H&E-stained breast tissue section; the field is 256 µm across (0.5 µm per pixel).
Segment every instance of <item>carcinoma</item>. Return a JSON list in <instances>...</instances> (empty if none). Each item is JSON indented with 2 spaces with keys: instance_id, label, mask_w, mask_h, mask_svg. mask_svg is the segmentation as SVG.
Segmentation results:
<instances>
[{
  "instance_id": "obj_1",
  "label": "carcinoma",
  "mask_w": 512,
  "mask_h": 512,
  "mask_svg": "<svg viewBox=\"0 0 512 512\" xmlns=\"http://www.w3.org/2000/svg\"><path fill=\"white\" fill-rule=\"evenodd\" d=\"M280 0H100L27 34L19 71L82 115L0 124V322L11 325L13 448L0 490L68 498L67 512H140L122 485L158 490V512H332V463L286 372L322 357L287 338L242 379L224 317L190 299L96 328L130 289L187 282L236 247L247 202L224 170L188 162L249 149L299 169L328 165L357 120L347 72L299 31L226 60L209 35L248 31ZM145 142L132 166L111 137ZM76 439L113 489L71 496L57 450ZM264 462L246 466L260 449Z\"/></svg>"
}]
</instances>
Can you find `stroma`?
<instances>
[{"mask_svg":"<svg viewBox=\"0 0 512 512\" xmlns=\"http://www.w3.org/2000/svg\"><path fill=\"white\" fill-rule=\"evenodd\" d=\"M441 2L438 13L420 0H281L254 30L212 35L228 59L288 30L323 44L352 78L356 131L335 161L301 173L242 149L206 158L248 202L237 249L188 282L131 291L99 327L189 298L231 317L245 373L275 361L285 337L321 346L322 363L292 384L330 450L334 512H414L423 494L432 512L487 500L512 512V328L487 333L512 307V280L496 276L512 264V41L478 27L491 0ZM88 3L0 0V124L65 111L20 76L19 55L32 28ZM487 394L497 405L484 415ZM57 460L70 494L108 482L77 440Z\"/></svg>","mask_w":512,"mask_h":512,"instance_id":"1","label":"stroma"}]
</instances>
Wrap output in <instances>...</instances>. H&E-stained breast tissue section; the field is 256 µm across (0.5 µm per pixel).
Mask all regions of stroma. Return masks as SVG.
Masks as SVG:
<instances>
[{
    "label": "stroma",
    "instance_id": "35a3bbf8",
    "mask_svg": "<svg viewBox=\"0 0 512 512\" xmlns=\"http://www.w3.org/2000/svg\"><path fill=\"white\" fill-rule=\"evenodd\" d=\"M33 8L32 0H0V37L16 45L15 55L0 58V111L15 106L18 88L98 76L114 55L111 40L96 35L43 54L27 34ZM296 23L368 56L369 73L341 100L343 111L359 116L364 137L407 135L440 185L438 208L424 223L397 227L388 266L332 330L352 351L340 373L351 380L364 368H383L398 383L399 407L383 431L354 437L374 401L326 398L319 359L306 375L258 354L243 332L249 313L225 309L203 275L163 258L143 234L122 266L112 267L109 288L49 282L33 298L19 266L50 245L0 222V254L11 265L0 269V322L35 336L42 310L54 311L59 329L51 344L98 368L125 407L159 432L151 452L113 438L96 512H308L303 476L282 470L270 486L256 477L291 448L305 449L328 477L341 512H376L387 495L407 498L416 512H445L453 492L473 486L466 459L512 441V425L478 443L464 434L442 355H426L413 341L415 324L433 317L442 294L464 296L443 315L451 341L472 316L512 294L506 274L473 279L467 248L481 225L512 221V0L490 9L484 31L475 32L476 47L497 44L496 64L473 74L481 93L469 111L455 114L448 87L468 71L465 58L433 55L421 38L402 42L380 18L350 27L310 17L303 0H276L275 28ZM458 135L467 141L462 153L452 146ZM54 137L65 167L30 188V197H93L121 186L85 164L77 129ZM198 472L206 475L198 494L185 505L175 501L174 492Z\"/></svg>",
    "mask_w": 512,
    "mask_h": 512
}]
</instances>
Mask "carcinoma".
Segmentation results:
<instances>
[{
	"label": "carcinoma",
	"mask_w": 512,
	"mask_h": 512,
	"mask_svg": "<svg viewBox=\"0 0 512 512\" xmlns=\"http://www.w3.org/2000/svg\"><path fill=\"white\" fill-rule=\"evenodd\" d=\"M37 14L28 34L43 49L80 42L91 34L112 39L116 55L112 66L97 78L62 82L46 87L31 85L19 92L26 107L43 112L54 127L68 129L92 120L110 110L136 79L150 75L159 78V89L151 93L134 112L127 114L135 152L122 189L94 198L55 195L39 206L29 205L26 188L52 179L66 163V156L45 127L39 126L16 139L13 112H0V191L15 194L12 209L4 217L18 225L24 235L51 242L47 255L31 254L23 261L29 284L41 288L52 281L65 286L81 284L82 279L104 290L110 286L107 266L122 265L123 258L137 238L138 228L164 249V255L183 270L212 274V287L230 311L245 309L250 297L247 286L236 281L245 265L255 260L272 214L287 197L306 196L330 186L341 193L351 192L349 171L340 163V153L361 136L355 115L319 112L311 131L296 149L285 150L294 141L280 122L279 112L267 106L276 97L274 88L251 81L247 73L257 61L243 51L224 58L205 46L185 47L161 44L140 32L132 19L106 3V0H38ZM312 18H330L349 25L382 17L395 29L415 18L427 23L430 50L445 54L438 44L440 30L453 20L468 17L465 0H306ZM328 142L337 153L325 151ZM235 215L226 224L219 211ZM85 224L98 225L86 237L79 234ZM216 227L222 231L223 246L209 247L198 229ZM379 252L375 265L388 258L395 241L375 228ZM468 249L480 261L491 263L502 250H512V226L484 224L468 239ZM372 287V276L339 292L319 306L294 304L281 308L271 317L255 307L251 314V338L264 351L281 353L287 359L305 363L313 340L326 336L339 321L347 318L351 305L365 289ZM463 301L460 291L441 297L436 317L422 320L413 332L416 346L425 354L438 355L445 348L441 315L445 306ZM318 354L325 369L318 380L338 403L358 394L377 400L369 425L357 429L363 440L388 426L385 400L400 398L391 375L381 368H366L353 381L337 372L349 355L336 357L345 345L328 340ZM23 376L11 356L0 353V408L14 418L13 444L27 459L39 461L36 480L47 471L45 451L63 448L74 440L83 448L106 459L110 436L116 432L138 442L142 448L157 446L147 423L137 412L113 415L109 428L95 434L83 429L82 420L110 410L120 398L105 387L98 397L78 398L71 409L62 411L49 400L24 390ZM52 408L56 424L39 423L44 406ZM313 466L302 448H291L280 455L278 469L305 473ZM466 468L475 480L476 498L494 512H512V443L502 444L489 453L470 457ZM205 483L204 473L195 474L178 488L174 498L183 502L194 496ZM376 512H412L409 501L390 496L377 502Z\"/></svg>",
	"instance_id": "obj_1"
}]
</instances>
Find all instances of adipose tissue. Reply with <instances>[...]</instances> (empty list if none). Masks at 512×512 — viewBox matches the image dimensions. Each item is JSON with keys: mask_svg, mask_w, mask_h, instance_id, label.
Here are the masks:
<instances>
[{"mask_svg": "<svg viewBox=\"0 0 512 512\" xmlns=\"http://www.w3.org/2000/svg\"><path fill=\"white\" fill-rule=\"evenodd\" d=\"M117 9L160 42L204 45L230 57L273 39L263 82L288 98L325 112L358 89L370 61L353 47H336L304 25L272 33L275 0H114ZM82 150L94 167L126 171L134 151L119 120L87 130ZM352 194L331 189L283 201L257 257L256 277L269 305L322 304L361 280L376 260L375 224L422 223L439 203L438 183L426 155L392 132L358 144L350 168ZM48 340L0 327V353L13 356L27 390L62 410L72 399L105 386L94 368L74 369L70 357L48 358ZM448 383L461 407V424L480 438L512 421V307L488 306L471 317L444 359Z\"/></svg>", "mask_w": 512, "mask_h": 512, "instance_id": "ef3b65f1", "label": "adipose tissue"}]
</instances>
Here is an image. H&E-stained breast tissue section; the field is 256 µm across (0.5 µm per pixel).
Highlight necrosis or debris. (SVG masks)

+---+

- _What this task involves_
Each record above should be returned exactly as it appears.

- _The answer_
H&E-stained breast tissue section; the field is 256 µm across (0.5 µm per pixel).
Segment every instance of <item>carcinoma</item>. Return a JSON list in <instances>...</instances> (empty if none). Each item is JSON indented with 2 spaces with keys: instance_id, label, mask_w, mask_h, mask_svg. mask_svg is the segmentation as SVG.
Segmentation results:
<instances>
[{
  "instance_id": "obj_1",
  "label": "carcinoma",
  "mask_w": 512,
  "mask_h": 512,
  "mask_svg": "<svg viewBox=\"0 0 512 512\" xmlns=\"http://www.w3.org/2000/svg\"><path fill=\"white\" fill-rule=\"evenodd\" d=\"M280 0H100L27 34L19 71L82 115L0 124V322L11 325L13 448L0 490L68 498L67 512H140L122 485L158 490V512H332V463L286 372L322 357L287 338L242 379L224 317L190 299L96 328L130 289L187 282L236 247L247 202L224 170L188 162L249 149L299 169L328 165L357 120L347 72L299 31L226 60L209 35L248 31ZM145 142L132 166L111 137ZM76 439L113 489L71 496L57 450ZM264 462L246 466L260 449Z\"/></svg>"
}]
</instances>
Can you find `stroma`?
<instances>
[{"mask_svg":"<svg viewBox=\"0 0 512 512\" xmlns=\"http://www.w3.org/2000/svg\"><path fill=\"white\" fill-rule=\"evenodd\" d=\"M441 2L438 13L420 0H281L254 30L212 35L228 59L288 30L323 44L352 78L356 131L335 161L301 173L242 149L206 158L248 202L237 249L188 282L131 291L99 327L189 298L231 317L245 373L275 361L285 337L321 346L322 363L292 384L330 450L334 512H414L423 494L432 512L487 500L512 512V328L487 333L512 307V280L496 276L512 264V41L478 27L491 0ZM88 3L0 0V124L65 111L20 76L19 55L32 28ZM487 394L497 405L484 415ZM57 460L70 494L108 482L77 440Z\"/></svg>","mask_w":512,"mask_h":512,"instance_id":"1","label":"stroma"}]
</instances>
Wrap output in <instances>...</instances>. H&E-stained breast tissue section; the field is 256 µm across (0.5 µm per pixel).
Mask all regions of stroma. Return masks as SVG.
Masks as SVG:
<instances>
[{
    "label": "stroma",
    "instance_id": "35a3bbf8",
    "mask_svg": "<svg viewBox=\"0 0 512 512\" xmlns=\"http://www.w3.org/2000/svg\"><path fill=\"white\" fill-rule=\"evenodd\" d=\"M33 8L32 0H0V37L16 45L15 55L0 58V111L15 106L18 88L98 76L114 55L111 40L96 35L43 54L27 34ZM296 23L368 56L369 73L341 100L343 111L359 116L364 137L407 135L440 185L438 208L424 223L397 227L388 266L332 330L352 351L340 373L351 380L364 368H383L398 383L399 407L383 431L354 437L374 401L326 398L319 359L306 375L258 354L243 332L249 313L225 309L203 275L163 258L143 234L122 266L112 267L109 288L49 282L33 298L19 266L50 245L0 222V254L11 265L0 269V322L35 336L42 310L54 311L59 329L51 344L98 368L125 407L159 432L151 452L113 438L96 512H308L303 476L282 470L270 486L256 477L291 448L305 449L328 477L341 512H376L387 495L407 498L416 512H445L453 492L473 486L466 459L512 441V425L478 443L464 434L442 355H426L413 341L415 324L433 317L442 294L464 296L443 315L451 341L472 316L512 294L506 274L473 279L467 248L481 225L512 221V0L490 9L484 31L475 32L476 47L497 44L496 64L473 74L481 93L469 111L455 114L448 87L468 71L465 58L433 55L421 38L402 42L380 18L350 27L310 17L303 0H276L275 28ZM458 135L467 141L462 153L452 146ZM54 137L65 167L30 188V197H93L121 186L85 164L77 129ZM198 472L206 475L198 494L185 505L175 501L174 492Z\"/></svg>",
    "mask_w": 512,
    "mask_h": 512
}]
</instances>
Mask "carcinoma".
Segmentation results:
<instances>
[{
	"label": "carcinoma",
	"mask_w": 512,
	"mask_h": 512,
	"mask_svg": "<svg viewBox=\"0 0 512 512\" xmlns=\"http://www.w3.org/2000/svg\"><path fill=\"white\" fill-rule=\"evenodd\" d=\"M37 14L28 34L43 49L80 42L91 34L112 39L116 55L112 66L97 78L62 82L46 87L31 85L19 92L26 107L43 112L54 127L68 129L92 120L110 110L136 79L150 75L159 78V89L151 93L134 112L127 114L135 152L122 189L94 198L55 195L39 206L29 205L26 188L52 179L66 163V156L45 127L39 126L16 139L13 112H0V191L15 194L12 209L4 217L18 225L24 235L51 242L47 255L31 254L23 261L29 284L41 288L52 281L65 286L81 284L82 279L104 290L110 286L107 266L122 265L123 258L137 238L138 228L164 249V255L183 270L212 274V287L230 311L245 309L250 297L247 286L236 281L245 265L255 260L272 214L287 197L306 196L330 186L341 193L351 192L349 171L340 163V153L361 136L355 115L319 112L311 131L296 149L285 150L294 141L280 122L279 112L267 106L276 97L274 88L251 81L247 73L257 61L243 51L224 58L205 46L185 47L161 44L140 32L132 19L106 3V0H38ZM312 18H330L349 25L382 17L395 29L415 18L427 23L430 50L445 54L438 44L440 30L453 20L468 17L465 0H306ZM328 142L337 153L325 151ZM235 215L226 224L219 211ZM85 224L98 225L86 237L79 234ZM216 227L222 231L223 246L209 247L198 229ZM379 252L375 265L388 258L395 241L375 228ZM468 249L480 261L491 263L502 250H512V226L484 224L468 239ZM372 287V276L339 292L319 306L294 304L281 308L271 317L255 307L251 314V338L264 351L281 353L287 359L305 363L313 340L326 336L339 321L347 318L351 305L365 289ZM463 301L460 291L441 297L436 317L422 320L413 332L416 346L425 354L438 355L445 348L441 315L445 306ZM318 354L325 369L318 380L338 403L358 394L377 400L369 425L357 429L363 440L388 426L385 400L400 398L391 375L381 368H366L353 381L337 372L349 355L336 357L345 345L328 340ZM23 376L11 356L0 353V408L14 418L13 444L27 459L39 461L36 480L47 471L45 451L63 448L74 440L83 448L106 459L110 436L116 432L138 442L142 448L157 446L147 423L137 412L113 415L109 428L95 434L83 429L82 420L110 410L120 398L105 387L98 397L78 398L71 409L62 411L49 400L24 390ZM52 408L56 424L39 423L44 406ZM313 466L302 448H291L280 455L278 469L305 473ZM466 468L475 480L476 498L494 512H512V443L502 444L489 453L470 457ZM205 483L204 473L195 474L178 488L174 498L183 502L194 496ZM376 512H412L409 501L390 496L377 502Z\"/></svg>",
	"instance_id": "obj_1"
}]
</instances>
Find all instances of adipose tissue. Reply with <instances>[...]</instances> (empty list if none). Masks at 512×512 — viewBox matches the image dimensions. Each item is JSON with keys: mask_svg, mask_w, mask_h, instance_id, label.
Here are the masks:
<instances>
[{"mask_svg": "<svg viewBox=\"0 0 512 512\" xmlns=\"http://www.w3.org/2000/svg\"><path fill=\"white\" fill-rule=\"evenodd\" d=\"M117 9L160 42L204 45L230 57L273 39L263 82L288 98L325 112L358 89L370 61L353 47H336L304 25L272 33L275 0H114ZM82 150L94 167L126 171L134 151L119 120L87 130ZM352 194L331 189L283 201L257 257L256 277L269 305L322 304L361 280L376 260L375 224L422 223L439 203L438 183L426 155L392 132L358 144L350 168ZM48 340L0 327V353L13 356L27 390L62 410L72 399L105 386L94 368L74 369L70 357L48 358ZM448 383L461 407V424L480 438L512 421V307L488 306L471 317L444 359Z\"/></svg>", "mask_w": 512, "mask_h": 512, "instance_id": "ef3b65f1", "label": "adipose tissue"}]
</instances>
Here is an image. H&E-stained breast tissue section; the field is 256 µm across (0.5 µm per pixel).
Highlight necrosis or debris. (SVG masks)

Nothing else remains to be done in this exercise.